WORK ITEM:
Your answer must be an exact copy of every record.

DATASET RECORDS:
·····

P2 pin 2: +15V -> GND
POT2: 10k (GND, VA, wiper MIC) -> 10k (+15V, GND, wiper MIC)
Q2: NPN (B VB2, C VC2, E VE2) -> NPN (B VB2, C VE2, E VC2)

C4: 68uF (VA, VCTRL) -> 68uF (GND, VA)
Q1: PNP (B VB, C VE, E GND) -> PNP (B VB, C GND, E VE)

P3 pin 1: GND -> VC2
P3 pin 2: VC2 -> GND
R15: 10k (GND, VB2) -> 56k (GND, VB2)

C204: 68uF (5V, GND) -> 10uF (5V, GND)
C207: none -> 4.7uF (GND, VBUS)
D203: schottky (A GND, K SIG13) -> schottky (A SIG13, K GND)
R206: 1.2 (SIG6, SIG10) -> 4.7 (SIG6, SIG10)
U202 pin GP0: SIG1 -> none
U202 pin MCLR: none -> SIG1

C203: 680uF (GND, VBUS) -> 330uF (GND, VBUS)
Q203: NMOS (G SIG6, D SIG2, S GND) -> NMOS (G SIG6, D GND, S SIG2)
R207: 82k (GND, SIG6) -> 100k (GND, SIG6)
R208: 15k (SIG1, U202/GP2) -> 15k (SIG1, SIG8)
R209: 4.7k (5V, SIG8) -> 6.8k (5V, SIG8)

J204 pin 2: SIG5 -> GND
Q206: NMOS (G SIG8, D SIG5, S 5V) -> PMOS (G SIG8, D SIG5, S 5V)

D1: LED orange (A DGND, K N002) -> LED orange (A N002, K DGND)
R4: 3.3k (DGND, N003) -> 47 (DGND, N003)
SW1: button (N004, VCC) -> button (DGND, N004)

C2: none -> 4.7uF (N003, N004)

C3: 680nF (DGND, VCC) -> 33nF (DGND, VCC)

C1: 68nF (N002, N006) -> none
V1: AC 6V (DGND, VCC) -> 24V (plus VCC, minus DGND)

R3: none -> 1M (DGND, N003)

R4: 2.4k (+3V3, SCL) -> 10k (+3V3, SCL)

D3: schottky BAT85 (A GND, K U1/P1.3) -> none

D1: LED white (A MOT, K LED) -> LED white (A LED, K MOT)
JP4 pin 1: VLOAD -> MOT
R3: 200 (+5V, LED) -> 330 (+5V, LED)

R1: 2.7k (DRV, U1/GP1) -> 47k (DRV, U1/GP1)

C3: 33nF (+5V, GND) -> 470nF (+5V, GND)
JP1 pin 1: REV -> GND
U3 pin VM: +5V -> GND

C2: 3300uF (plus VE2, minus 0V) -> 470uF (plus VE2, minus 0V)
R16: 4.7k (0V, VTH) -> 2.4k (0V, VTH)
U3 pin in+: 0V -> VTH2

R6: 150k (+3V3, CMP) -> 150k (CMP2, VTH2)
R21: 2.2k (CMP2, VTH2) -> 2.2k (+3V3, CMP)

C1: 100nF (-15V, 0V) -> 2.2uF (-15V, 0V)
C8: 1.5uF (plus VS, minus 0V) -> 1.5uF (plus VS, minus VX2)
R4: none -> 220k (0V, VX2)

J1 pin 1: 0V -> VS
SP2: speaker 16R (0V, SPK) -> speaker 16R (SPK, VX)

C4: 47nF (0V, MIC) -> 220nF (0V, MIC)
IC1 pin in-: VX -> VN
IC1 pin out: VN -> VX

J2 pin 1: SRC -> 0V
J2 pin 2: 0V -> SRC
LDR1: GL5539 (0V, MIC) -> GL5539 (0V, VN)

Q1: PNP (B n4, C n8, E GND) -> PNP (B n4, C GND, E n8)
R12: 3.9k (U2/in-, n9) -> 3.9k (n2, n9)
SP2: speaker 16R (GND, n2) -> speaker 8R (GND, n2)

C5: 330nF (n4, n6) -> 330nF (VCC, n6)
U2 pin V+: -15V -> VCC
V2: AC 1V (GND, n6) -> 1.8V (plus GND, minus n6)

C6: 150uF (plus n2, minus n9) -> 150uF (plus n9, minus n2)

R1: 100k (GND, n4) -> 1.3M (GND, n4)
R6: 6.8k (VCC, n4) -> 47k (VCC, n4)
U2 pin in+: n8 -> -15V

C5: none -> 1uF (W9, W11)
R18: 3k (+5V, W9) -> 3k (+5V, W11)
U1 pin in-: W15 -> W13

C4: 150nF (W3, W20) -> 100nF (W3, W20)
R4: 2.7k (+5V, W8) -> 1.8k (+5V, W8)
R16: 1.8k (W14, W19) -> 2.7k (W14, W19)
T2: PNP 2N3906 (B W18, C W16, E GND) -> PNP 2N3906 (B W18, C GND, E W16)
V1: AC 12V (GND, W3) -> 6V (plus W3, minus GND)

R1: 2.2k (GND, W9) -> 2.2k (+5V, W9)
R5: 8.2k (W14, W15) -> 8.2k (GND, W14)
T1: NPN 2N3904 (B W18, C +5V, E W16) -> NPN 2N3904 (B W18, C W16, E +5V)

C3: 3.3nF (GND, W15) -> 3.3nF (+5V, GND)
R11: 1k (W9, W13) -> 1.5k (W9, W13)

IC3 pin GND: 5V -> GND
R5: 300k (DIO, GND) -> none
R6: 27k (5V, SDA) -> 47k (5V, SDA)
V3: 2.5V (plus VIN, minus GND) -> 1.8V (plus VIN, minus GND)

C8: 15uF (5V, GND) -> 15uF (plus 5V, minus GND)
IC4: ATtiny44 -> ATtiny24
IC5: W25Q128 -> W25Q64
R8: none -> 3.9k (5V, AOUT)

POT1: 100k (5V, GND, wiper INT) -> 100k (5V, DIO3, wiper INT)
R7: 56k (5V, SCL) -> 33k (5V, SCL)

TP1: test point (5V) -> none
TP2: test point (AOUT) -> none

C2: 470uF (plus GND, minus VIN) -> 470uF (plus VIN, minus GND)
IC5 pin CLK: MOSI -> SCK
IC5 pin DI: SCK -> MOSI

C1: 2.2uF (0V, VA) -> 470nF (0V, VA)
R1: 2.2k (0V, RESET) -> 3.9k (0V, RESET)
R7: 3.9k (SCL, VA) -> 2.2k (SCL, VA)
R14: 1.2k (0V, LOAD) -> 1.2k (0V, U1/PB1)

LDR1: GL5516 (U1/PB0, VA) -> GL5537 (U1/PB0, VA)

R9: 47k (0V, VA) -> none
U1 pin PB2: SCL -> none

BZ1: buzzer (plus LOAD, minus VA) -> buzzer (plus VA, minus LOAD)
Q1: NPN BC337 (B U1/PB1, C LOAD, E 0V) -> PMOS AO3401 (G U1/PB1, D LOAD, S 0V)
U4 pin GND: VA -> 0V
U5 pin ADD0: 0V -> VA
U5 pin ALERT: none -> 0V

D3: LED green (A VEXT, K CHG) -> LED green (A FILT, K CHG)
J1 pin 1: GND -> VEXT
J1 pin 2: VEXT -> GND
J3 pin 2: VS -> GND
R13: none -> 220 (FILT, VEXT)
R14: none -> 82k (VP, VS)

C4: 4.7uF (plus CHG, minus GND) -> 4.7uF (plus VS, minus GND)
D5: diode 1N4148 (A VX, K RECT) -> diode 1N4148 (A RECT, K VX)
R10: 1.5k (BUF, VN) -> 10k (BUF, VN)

·····

RESPONSE BOX:
P2 pin 2: +15V -> GND
POT2: 10k (GND, VA, wiper MIC) -> 10k (+15V, GND, wiper MIC)
Q2: NPN (B VB2, C VC2, E VE2) -> NPN (B VB2, C VE2, E VC2)

C4: 68uF (VA, VCTRL) -> 68uF (GND, VA)
Q1: PNP (B VB, C VE, E GND) -> PNP (B VB, C GND, E VE)

P3 pin 1: GND -> VC2
P3 pin 2: VC2 -> GND
R15: 10k (GND, VB2) -> 56k (GND, VB2)

C204: 68uF (5V, GND) -> 10uF (5V, GND)
C207: none -> 4.7uF (GND, VBUS)
D203: schottky (A GND, K SIG13) -> schottky (A SIG13, K GND)
R206: 1.2 (SIG6, SIG10) -> 4.7 (SIG6, SIG10)
U202 pin GP0: SIG1 -> none
U202 pin MCLR: none -> SIG1

C203: 680uF (GND, VBUS) -> 330uF (GND, VBUS)
Q203: NMOS (G SIG6, D SIG2, S GND) -> NMOS (G SIG6, D GND, S SIG2)
R207: 82k (GND, SIG6) -> 100k (GND, SIG6)
R208: 15k (SIG1, U202/GP2) -> 15k (SIG1, SIG8)
R209: 4.7k (5V, SIG8) -> 6.8k (5V, SIG8)

J204 pin 2: SIG5 -> GND
Q206: NMOS (G SIG8, D SIG5, S 5V) -> PMOS (G SIG8, D SIG5, S 5V)

D1: LED orange (A DGND, K N002) -> LED orange (A N002, K DGND)
R4: 3.3k (DGND, N003) -> 47 (DGND, N003)
SW1: button (N004, VCC) -> button (DGND, N004)

C2: none -> 4.7uF (N003, N004)

C3: 680nF (DGND, VCC) -> 33nF (DGND, VCC)

C1: 68nF (N002, N006) -> none
V1: AC 6V (DGND, VCC) -> 24V (plus VCC, minus DGND)

R3: none -> 1M (DGND, N003)

R4: 2.4k (+3V3, SCL) -> 10k (+3V3, SCL)

D3: schottky BAT85 (A GND, K U1/P1.3) -> none

D1: LED white (A MOT, K LED) -> LED white (A LED, K MOT)
JP4 pin 1: VLOAD -> MOT
R3: 200 (+5V, LED) -> 330 (+5V, LED)

R1: 2.7k (DRV, U1/GP1) -> 47k (DRV, U1/GP1)

C3: 33nF (+5V, GND) -> 470nF (+5V, GND)
JP1 pin 1: REV -> GND
U3 pin VM: +5V -> GND

C2: 3300uF (plus VE2, minus 0V) -> 470uF (plus VE2, minus 0V)
R16: 4.7k (0V, VTH) -> 2.4k (0V, VTH)
U3 pin in+: 0V -> VTH2

R6: 150k (+3V3, CMP) -> 150k (CMP2, VTH2)
R21: 2.2k (CMP2, VTH2) -> 2.2k (+3V3, CMP)

C1: 100nF (-15V, 0V) -> 2.2uF (-15V, 0V)
C8: 1.5uF (plus VS, minus 0V) -> 1.5uF (plus VS, minus VX2)
R4: none -> 220k (0V, VX2)

J1 pin 1: 0V -> VS
SP2: speaker 16R (0V, SPK) -> speaker 16R (SPK, VX)

C4: 47nF (0V, MIC) -> 220nF (0V, MIC)
IC1 pin in-: VX -> VN
IC1 pin out: VN -> VX

J2 pin 1: SRC -> 0V
J2 pin 2: 0V -> SRC
LDR1: GL5539 (0V, MIC) -> GL5539 (0V, VN)

Q1: PNP (B n4, C n8, E GND) -> PNP (B n4, C GND, E n8)
R12: 3.9k (U2/in-, n9) -> 3.9k (n2, n9)
SP2: speaker 16R (GND, n2) -> speaker 8R (GND, n2)

C5: 330nF (n4, n6) -> 330nF (VCC, n6)
U2 pin V+: -15V -> VCC
V2: AC 1V (GND, n6) -> 1.8V (plus GND, minus n6)

C6: 150uF (plus n2, minus n9) -> 150uF (plus n9, minus n2)

R1: 100k (GND, n4) -> 1.3M (GND, n4)
R6: 6.8k (VCC, n4) -> 47k (VCC, n4)
U2 pin in+: n8 -> -15V

C5: none -> 1uF (W9, W11)
R18: 3k (+5V, W9) -> 3k (+5V, W11)
U1 pin in-: W15 -> W13

C4: 150nF (W3, W20) -> 100nF (W3, W20)
R4: 2.7k (+5V, W8) -> 1.8k (+5V, W8)
R16: 1.8k (W14, W19) -> 2.7k (W14, W19)
T2: PNP 2N3906 (B W18, C W16, E GND) -> PNP 2N3906 (B W18, C GND, E W16)
V1: AC 12V (GND, W3) -> 6V (plus W3, minus GND)

R1: 2.2k (GND, W9) -> 2.2k (+5V, W9)
R5: 8.2k (W14, W15) -> 8.2k (GND, W14)
T1: NPN 2N3904 (B W18, C +5V, E W16) -> NPN 2N3904 (B W18, C W16, E +5V)

C3: 3.3nF (GND, W15) -> 3.3nF (+5V, GND)
R11: 1k (W9, W13) -> 1.5k (W9, W13)

IC3 pin GND: 5V -> GND
R5: 300k (DIO, GND) -> none
R6: 27k (5V, SDA) -> 47k (5V, SDA)
V3: 2.5V (plus VIN, minus GND) -> 1.8V (plus VIN, minus GND)

C8: 15uF (5V, GND) -> 15uF (plus 5V, minus GND)
IC4: ATtiny44 -> ATtiny24
IC5: W25Q128 -> W25Q64
R8: none -> 3.9k (5V, AOUT)

POT1: 100k (5V, GND, wiper INT) -> 100k (5V, DIO3, wiper INT)
R7: 56k (5V, SCL) -> 33k (5V, SCL)

TP1: test point (5V) -> none
TP2: test point (AOUT) -> none

C2: 470uF (plus GND, minus VIN) -> 470uF (plus VIN, minus GND)
IC5 pin CLK: MOSI -> SCK
IC5 pin DI: SCK -> MOSI

C1: 2.2uF (0V, VA) -> 470nF (0V, VA)
R1: 2.2k (0V, RESET) -> 3.9k (0V, RESET)
R7: 3.9k (SCL, VA) -> 2.2k (SCL, VA)
R14: 1.2k (0V, LOAD) -> 1.2k (0V, U1/PB1)

LDR1: GL5516 (U1/PB0, VA) -> GL5537 (U1/PB0, VA)

R9: 47k (0V, VA) -> none
U1 pin PB2: SCL -> none

BZ1: buzzer (plus LOAD, minus VA) -> buzzer (plus VA, minus LOAD)
Q1: NPN BC337 (B U1/PB1, C LOAD, E 0V) -> PMOS AO3401 (G U1/PB1, D LOAD, S 0V)
U4 pin GND: VA -> 0V
U5 pin ADD0: 0V -> VA
U5 pin ALERT: none -> 0V

D3: LED green (A VEXT, K CHG) -> LED green (A FILT, K CHG)
J1 pin 1: GND -> VEXT
J1 pin 2: VEXT -> GND
J3 pin 2: VS -> GND
R13: none -> 220 (FILT, VEXT)
R14: none -> 82k (VP, VS)

C4: 4.7uF (plus CHG, minus GND) -> 4.7uF (plus VS, minus GND)
D5: diode 1N4148 (A VX, K RECT) -> diode 1N4148 (A RECT, K VX)
R10: 1.5k (BUF, VN) -> 10k (BUF, VN)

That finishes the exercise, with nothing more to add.